WHAT THIS TASK INVOLVES: All of the data is to be printed exactly, though the images must be left off.

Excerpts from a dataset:
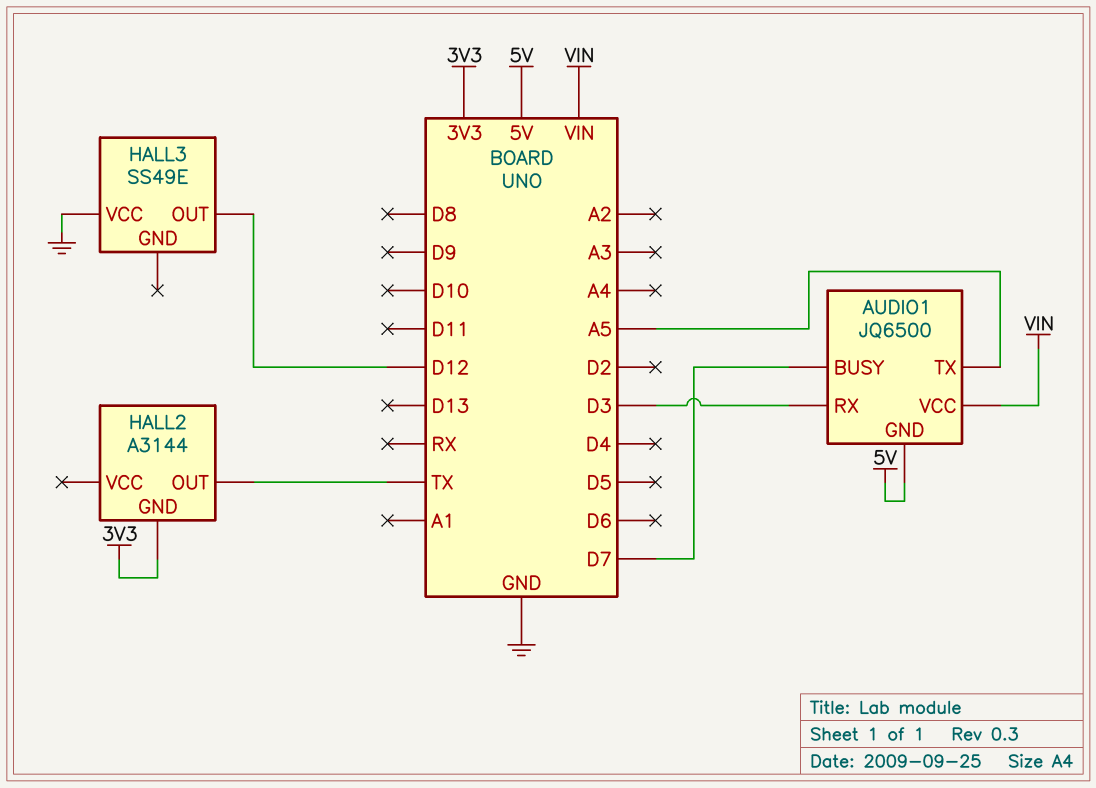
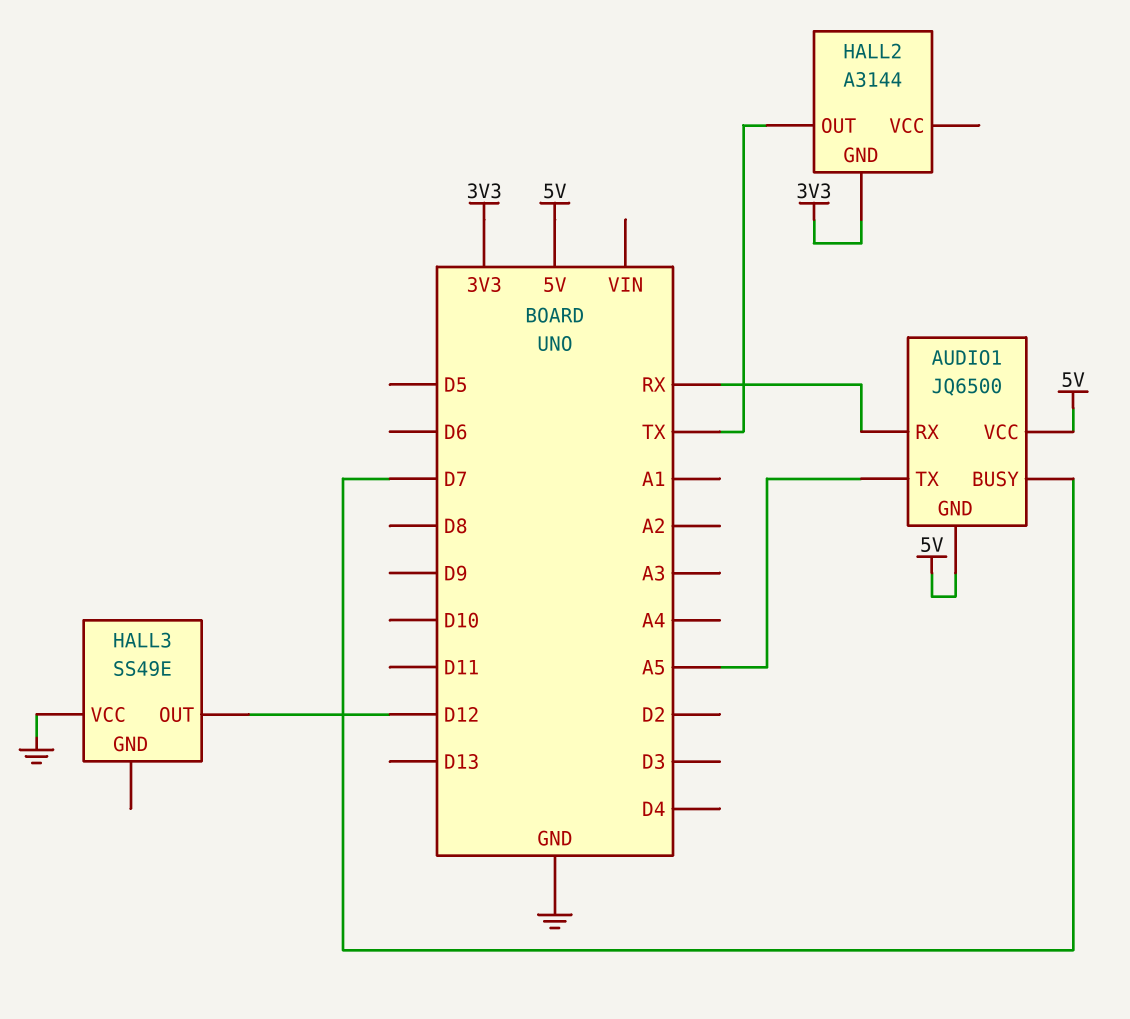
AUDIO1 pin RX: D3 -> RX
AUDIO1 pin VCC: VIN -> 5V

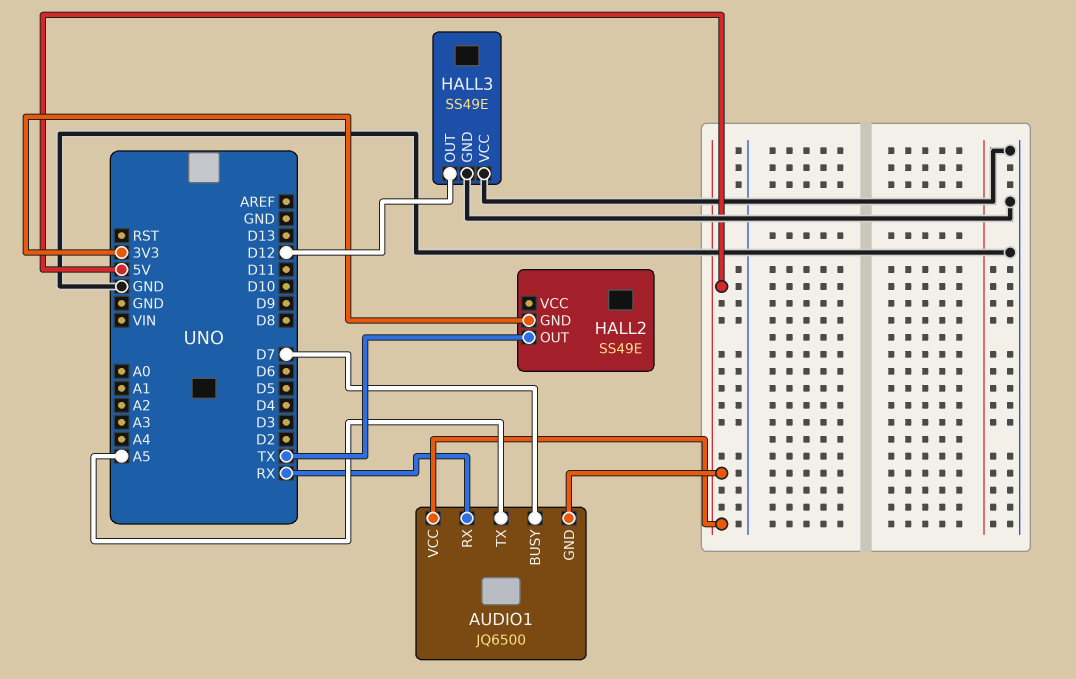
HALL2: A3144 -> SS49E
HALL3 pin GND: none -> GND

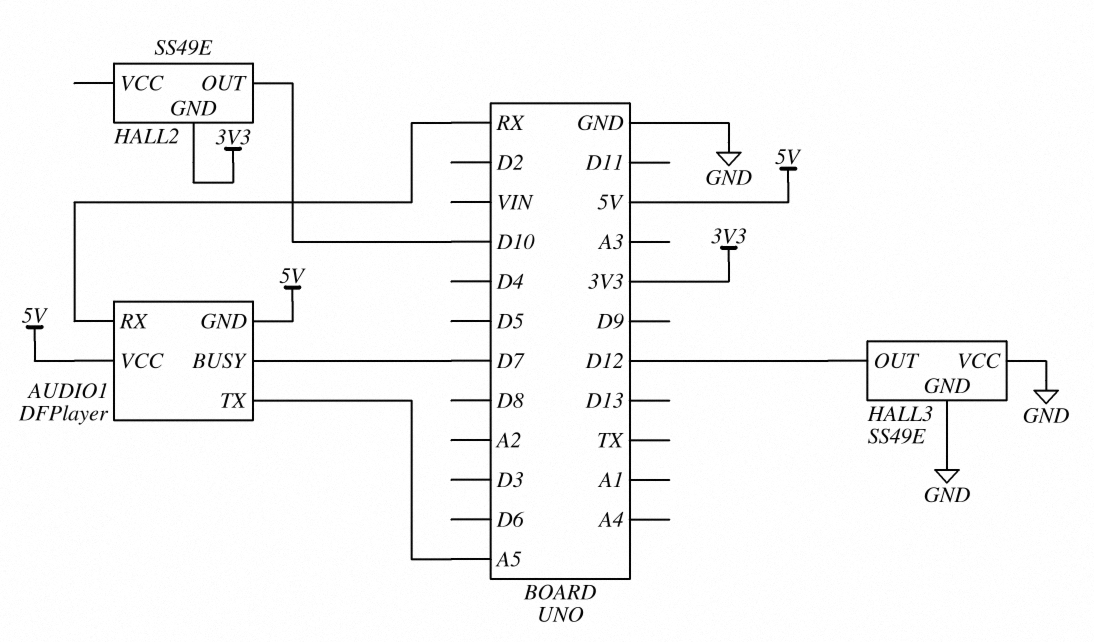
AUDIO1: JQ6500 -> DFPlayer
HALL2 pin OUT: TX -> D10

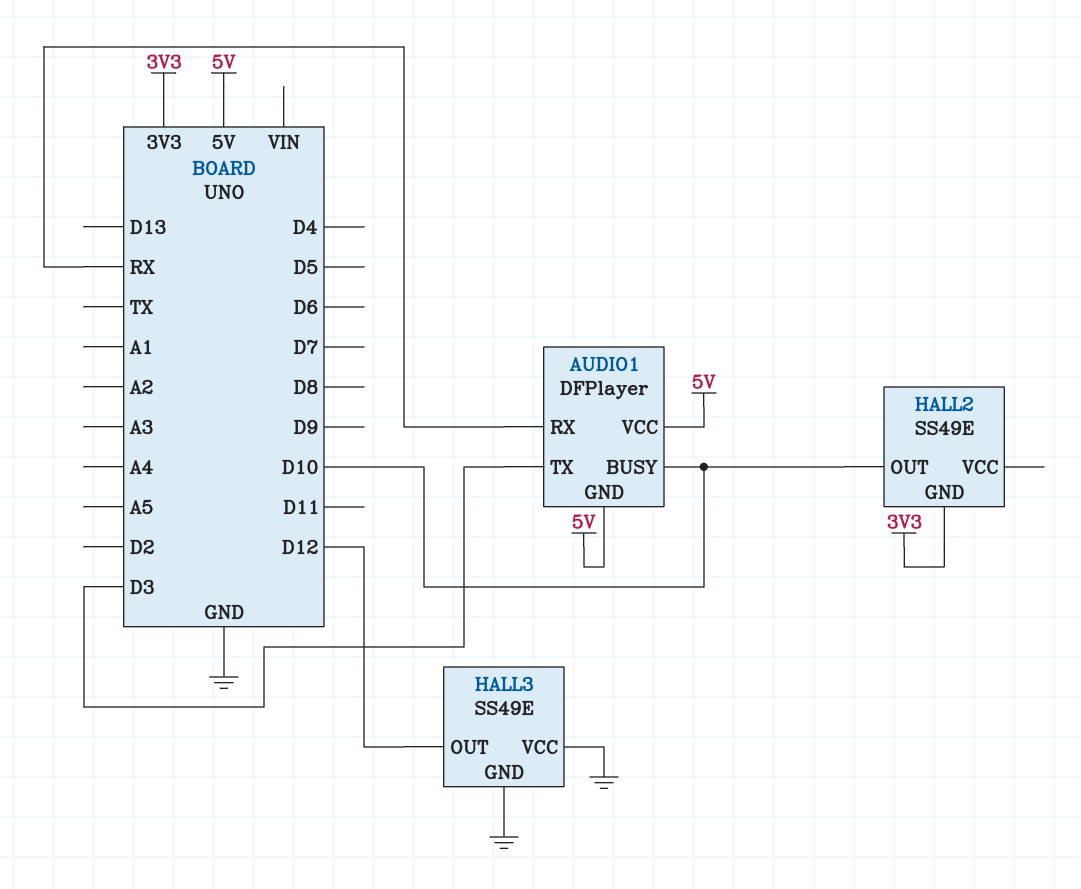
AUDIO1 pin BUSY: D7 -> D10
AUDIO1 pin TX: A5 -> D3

EXERCISE RESULT:
AUDIO1 pin RX: D3 -> RX
AUDIO1 pin VCC: VIN -> 5V

HALL2: A3144 -> SS49E
HALL3 pin GND: none -> GND

AUDIO1: JQ6500 -> DFPlayer
HALL2 pin OUT: TX -> D10

AUDIO1 pin BUSY: D7 -> D10
AUDIO1 pin TX: A5 -> D3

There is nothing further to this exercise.